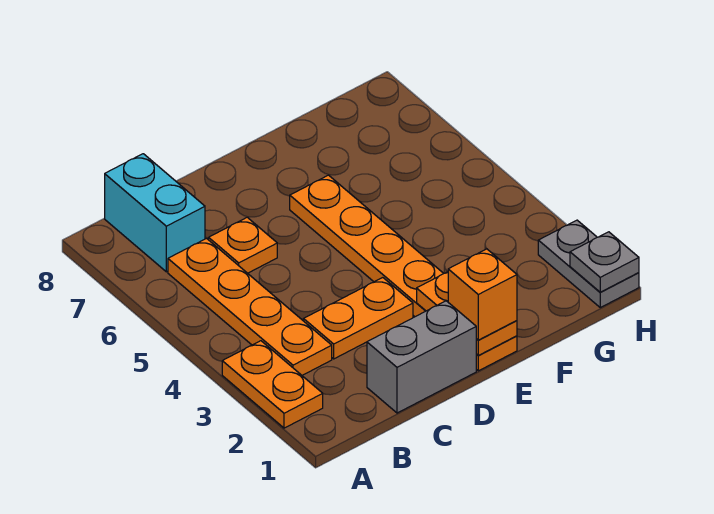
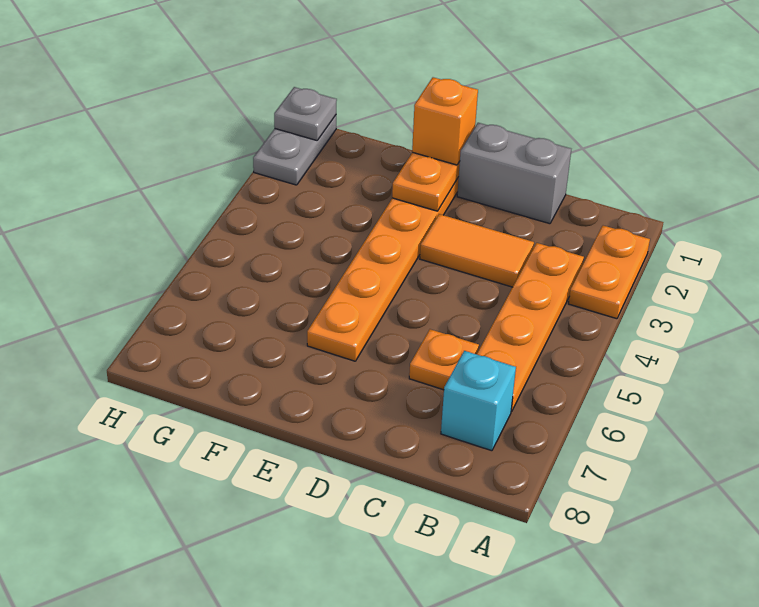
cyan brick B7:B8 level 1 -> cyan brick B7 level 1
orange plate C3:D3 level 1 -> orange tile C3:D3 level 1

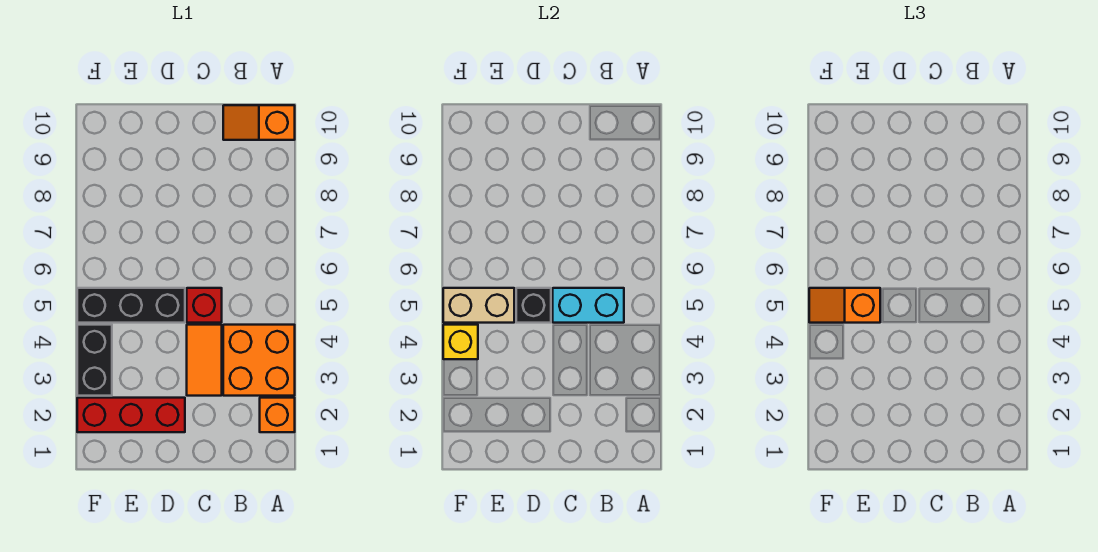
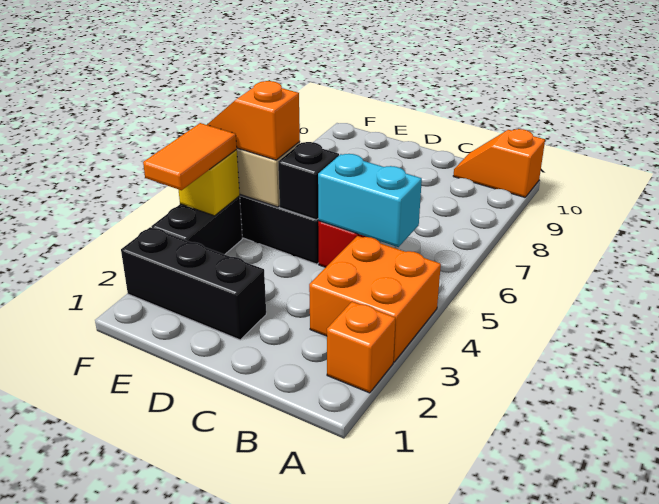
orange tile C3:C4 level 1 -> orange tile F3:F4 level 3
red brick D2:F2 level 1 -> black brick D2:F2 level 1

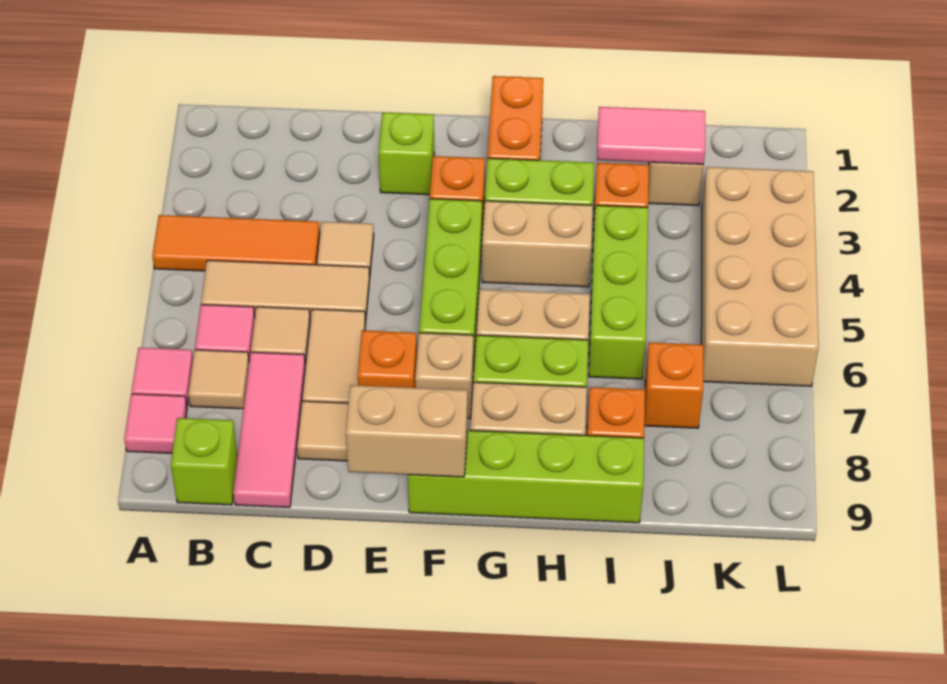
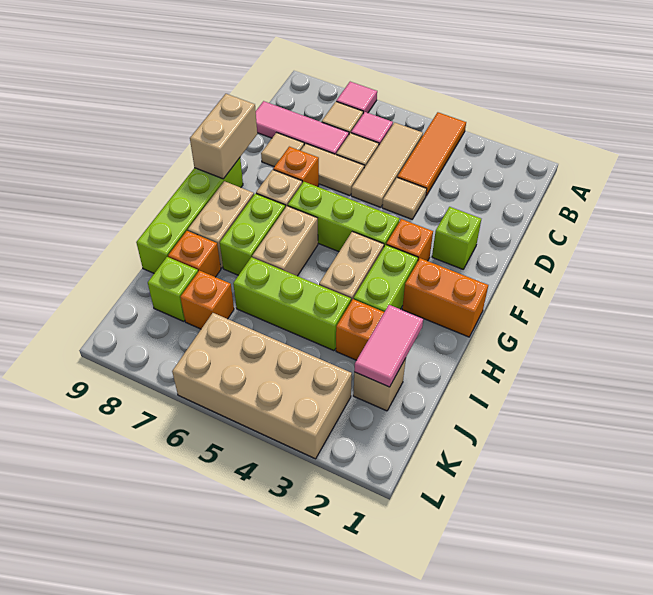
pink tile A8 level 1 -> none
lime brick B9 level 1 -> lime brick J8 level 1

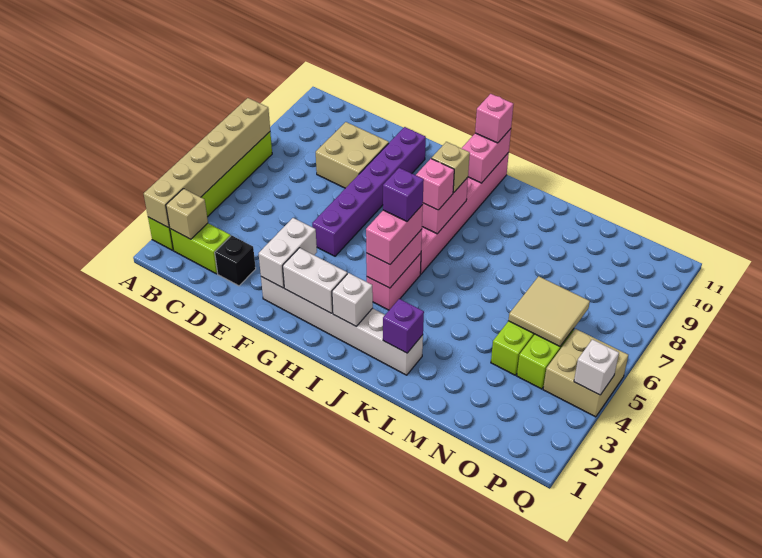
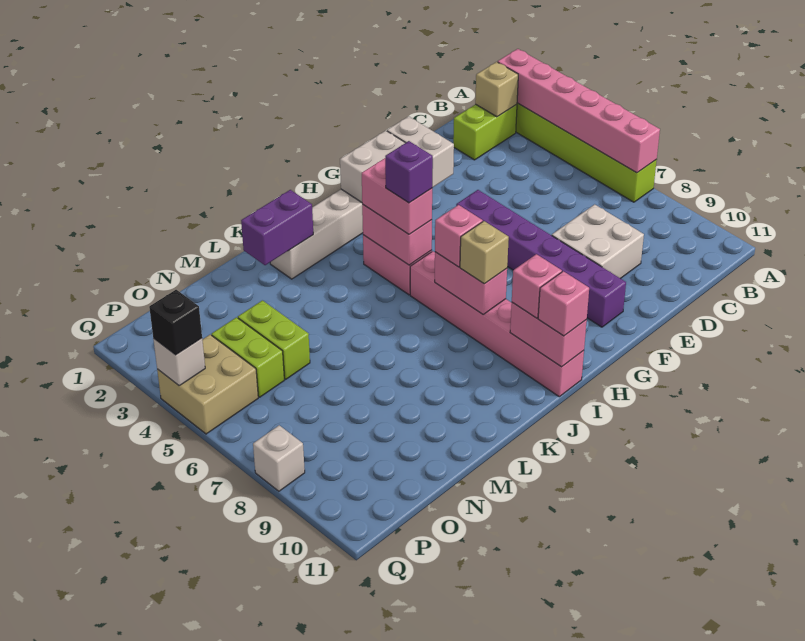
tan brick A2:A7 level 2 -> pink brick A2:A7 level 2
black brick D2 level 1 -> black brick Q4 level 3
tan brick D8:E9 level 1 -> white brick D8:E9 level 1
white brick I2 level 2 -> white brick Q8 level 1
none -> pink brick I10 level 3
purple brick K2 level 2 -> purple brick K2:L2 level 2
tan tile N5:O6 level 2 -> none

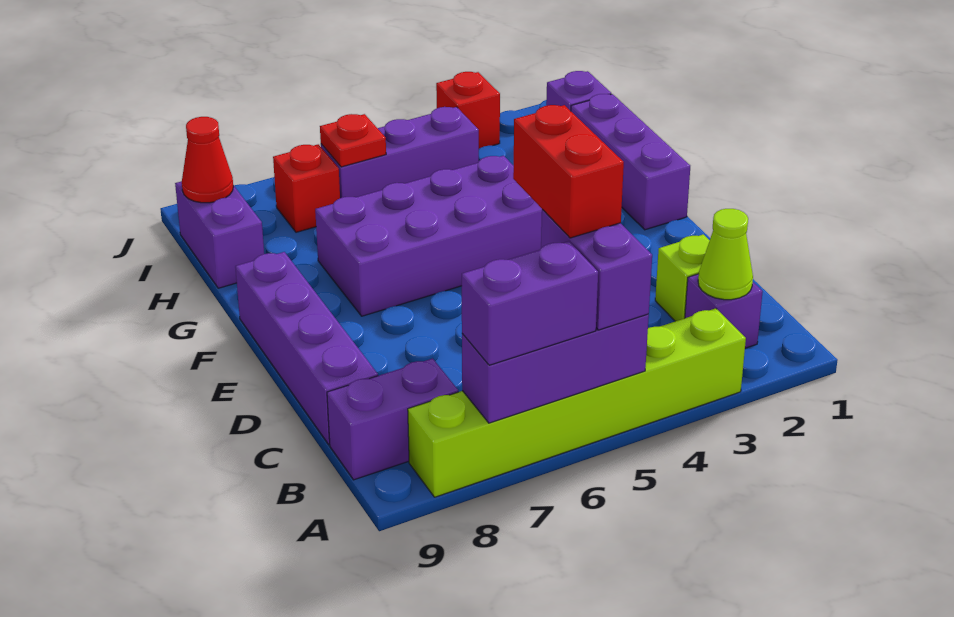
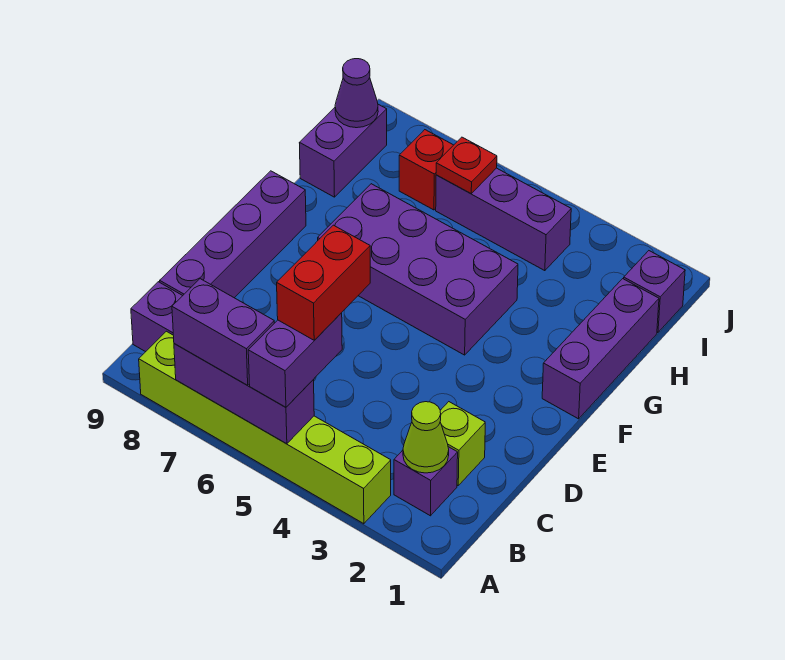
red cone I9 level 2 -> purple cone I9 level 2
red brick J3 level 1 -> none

■ PROBLEM STATEMENT ■
The listing above is to be written out again exactly, with its pictures omitted.

■ RESPONSE FOR THIS EXERCISE ■
cyan brick B7:B8 level 1 -> cyan brick B7 level 1
orange plate C3:D3 level 1 -> orange tile C3:D3 level 1

orange tile C3:C4 level 1 -> orange tile F3:F4 level 3
red brick D2:F2 level 1 -> black brick D2:F2 level 1

pink tile A8 level 1 -> none
lime brick B9 level 1 -> lime brick J8 level 1

tan brick A2:A7 level 2 -> pink brick A2:A7 level 2
black brick D2 level 1 -> black brick Q4 level 3
tan brick D8:E9 level 1 -> white brick D8:E9 level 1
white brick I2 level 2 -> white brick Q8 level 1
none -> pink brick I10 level 3
purple brick K2 level 2 -> purple brick K2:L2 level 2
tan tile N5:O6 level 2 -> none

red cone I9 level 2 -> purple cone I9 level 2
red brick J3 level 1 -> none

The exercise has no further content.